*** Block opens ***
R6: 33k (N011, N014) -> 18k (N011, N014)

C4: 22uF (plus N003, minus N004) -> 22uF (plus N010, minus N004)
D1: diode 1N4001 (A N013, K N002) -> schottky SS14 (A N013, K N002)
*** Block closes ***
*** Block opens ***
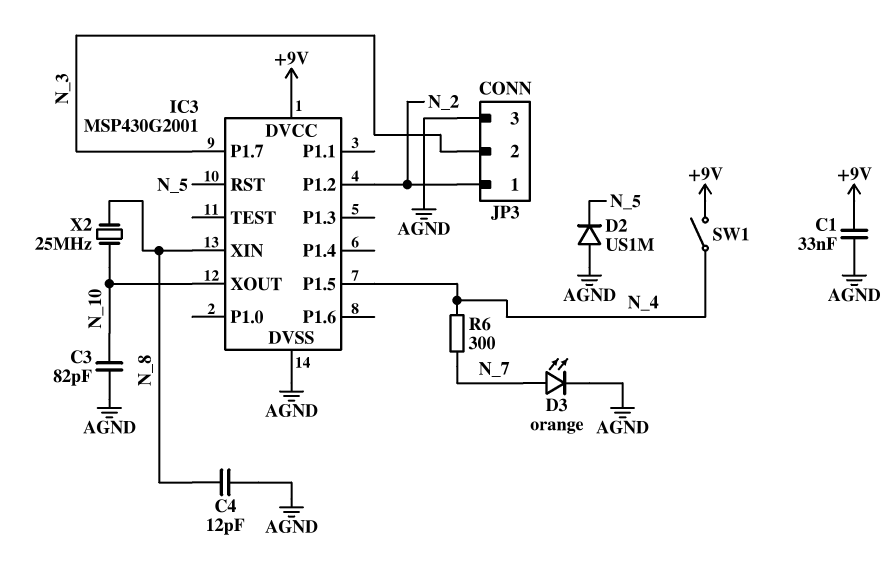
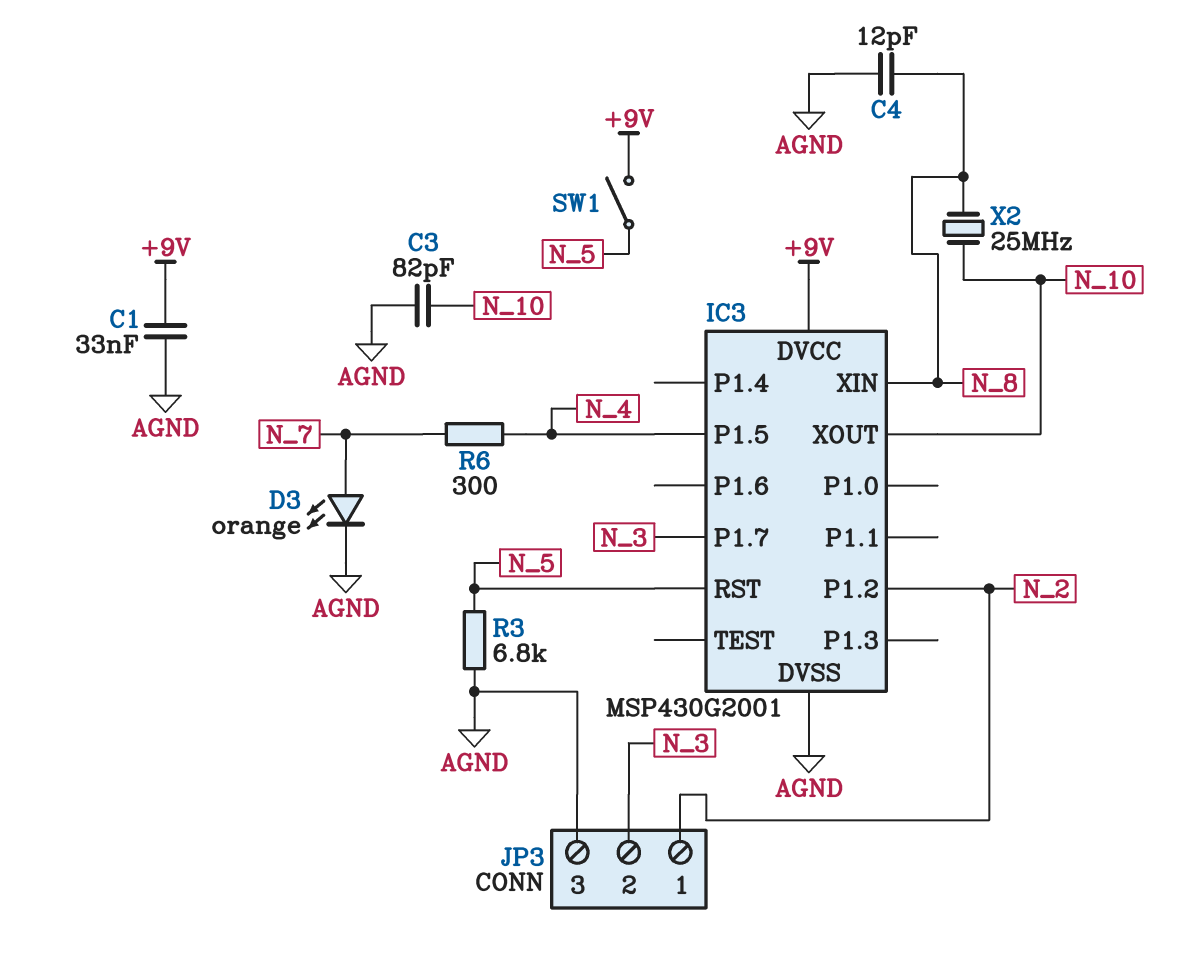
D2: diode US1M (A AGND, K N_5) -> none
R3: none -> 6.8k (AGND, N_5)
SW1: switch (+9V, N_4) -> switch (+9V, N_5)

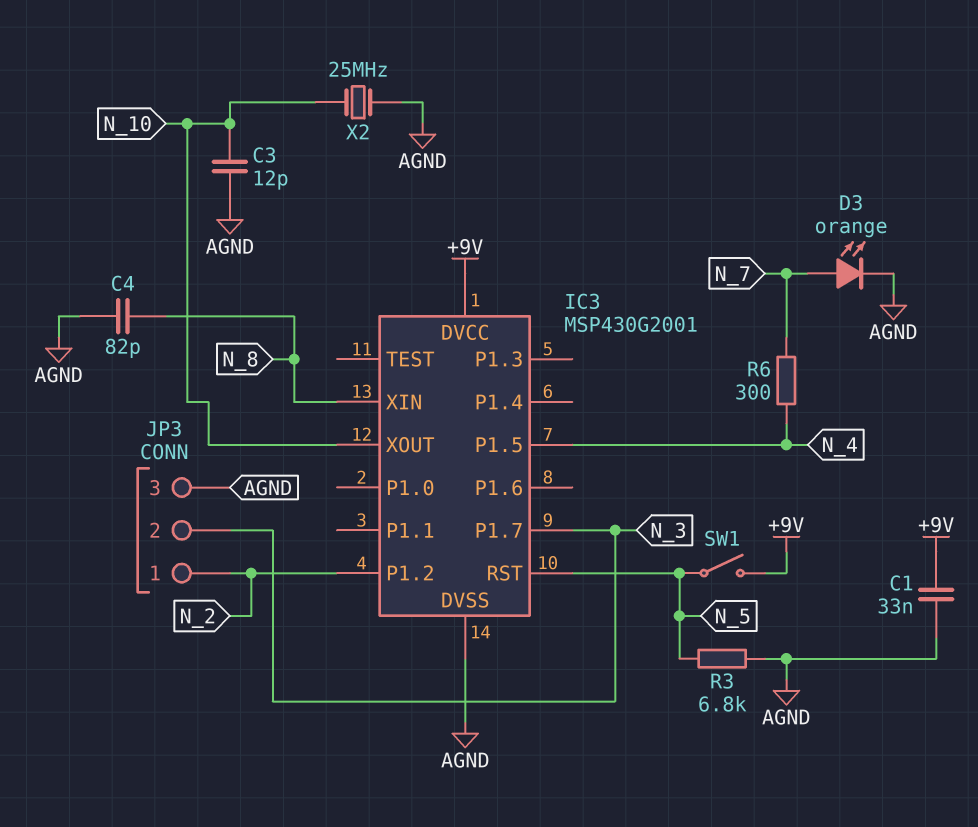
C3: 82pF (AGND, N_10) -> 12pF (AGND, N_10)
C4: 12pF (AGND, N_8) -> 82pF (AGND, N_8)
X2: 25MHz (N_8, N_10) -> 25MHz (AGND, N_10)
*** Block closes ***
_WHAT YOU NEED TO DO_
Of the entries above, repeat exactly the lines between the line with "R6: 33k (N011, N014) -> 18k (N011, N014)" and the line with "D1: diode 1N4001", inclusive, and no others.

_ANSWER SECTION_
R6: 33k (N011, N014) -> 18k (N011, N014)

C4: 22uF (plus N003, minus N004) -> 22uF (plus N010, minus N004)
D1: diode 1N4001 (A N013, K N002) -> schottky SS14 (A N013, K N002)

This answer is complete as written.